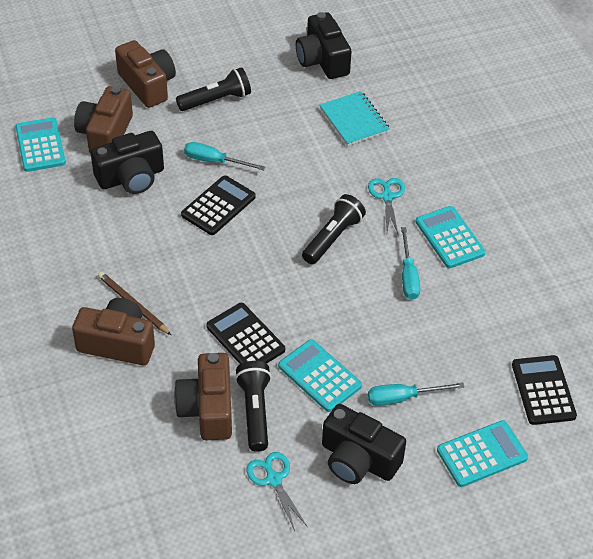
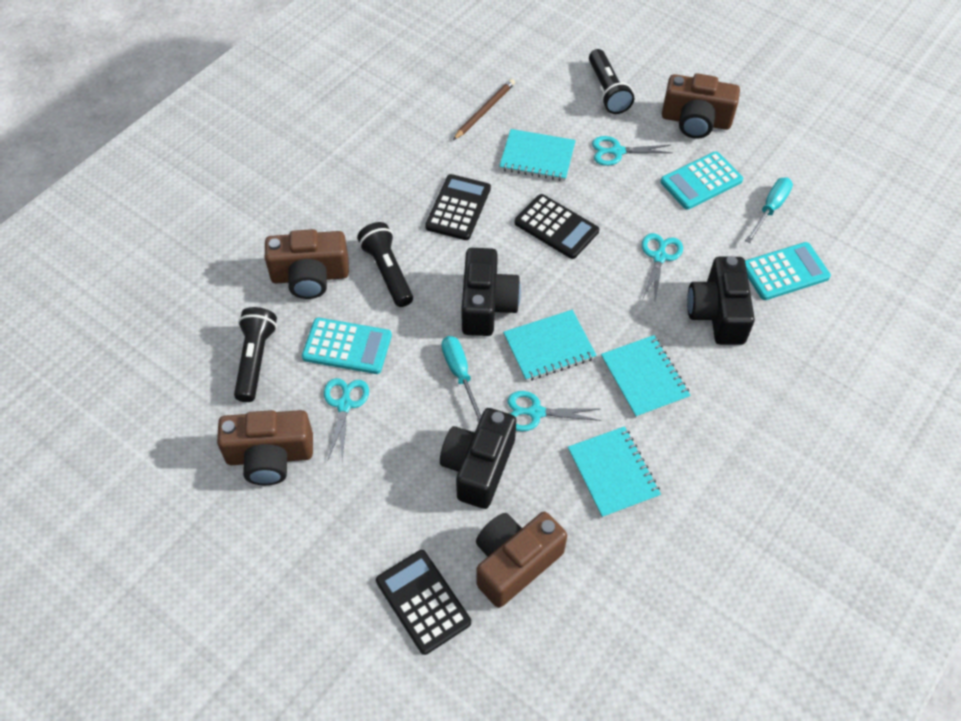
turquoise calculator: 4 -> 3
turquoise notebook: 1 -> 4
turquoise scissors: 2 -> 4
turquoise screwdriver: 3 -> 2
────────────────────
§ **Task requirements**:
Return the full material word for word. Do not include the pictures.

§ **Exercise response**:
turquoise calculator: 4 -> 3
turquoise notebook: 1 -> 4
turquoise scissors: 2 -> 4
turquoise screwdriver: 3 -> 2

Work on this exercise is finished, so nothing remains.